§ EXERCISE OBJECTIVE: Using the data beneath this instruction, retype only the lines from the one that contains "(592, 366) = (607, 315): none -> brown pear" down to the one that contains "(147, 263) = (315, 470): turquoise", both included, exactly as they appear.

[Items from a dataset]
━━━━━━━━━━━━━━━━━━━━━━━━━━━━━━

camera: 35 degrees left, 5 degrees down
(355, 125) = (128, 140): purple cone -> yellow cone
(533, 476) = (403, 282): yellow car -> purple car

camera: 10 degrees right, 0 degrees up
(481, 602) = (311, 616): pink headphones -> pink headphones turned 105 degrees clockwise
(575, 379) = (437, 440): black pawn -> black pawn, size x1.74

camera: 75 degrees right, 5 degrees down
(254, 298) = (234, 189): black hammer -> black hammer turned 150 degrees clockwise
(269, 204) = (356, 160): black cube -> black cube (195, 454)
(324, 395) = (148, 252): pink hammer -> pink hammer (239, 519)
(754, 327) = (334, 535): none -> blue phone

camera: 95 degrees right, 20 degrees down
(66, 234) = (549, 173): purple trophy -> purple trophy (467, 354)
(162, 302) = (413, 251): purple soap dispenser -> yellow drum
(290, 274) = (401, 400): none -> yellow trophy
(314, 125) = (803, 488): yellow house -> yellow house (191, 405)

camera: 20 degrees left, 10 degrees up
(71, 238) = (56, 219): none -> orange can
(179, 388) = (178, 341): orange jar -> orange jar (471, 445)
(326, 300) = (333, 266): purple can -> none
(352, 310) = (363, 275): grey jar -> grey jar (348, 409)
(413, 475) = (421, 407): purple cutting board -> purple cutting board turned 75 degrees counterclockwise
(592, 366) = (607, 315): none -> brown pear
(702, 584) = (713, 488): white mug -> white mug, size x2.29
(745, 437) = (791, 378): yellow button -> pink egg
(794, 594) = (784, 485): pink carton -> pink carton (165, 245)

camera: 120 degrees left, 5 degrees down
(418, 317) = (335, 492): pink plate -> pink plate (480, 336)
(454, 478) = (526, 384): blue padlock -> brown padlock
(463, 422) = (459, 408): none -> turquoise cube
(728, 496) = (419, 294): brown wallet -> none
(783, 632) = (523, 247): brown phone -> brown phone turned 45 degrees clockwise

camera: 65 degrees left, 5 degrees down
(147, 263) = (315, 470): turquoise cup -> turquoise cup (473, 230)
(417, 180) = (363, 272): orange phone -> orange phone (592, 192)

━━━━━━━━━━━━━━━━━━━━━━━━━━━━━━

§ OUTPUT:
(592, 366) = (607, 315): none -> brown pear
(702, 584) = (713, 488): white mug -> white mug, size x2.29
(745, 437) = (791, 378): yellow button -> pink egg
(794, 594) = (784, 485): pink carton -> pink carton (165, 245)

camera: 120 degrees left, 5 degrees down
(418, 317) = (335, 492): pink plate -> pink plate (480, 336)
(454, 478) = (526, 384): blue padlock -> brown padlock
(463, 422) = (459, 408): none -> turquoise cube
(728, 496) = (419, 294): brown wallet -> none
(783, 632) = (523, 247): brown phone -> brown phone turned 45 degrees clockwise

camera: 65 degrees left, 5 degrees down
(147, 263) = (315, 470): turquoise cup -> turquoise cup (473, 230)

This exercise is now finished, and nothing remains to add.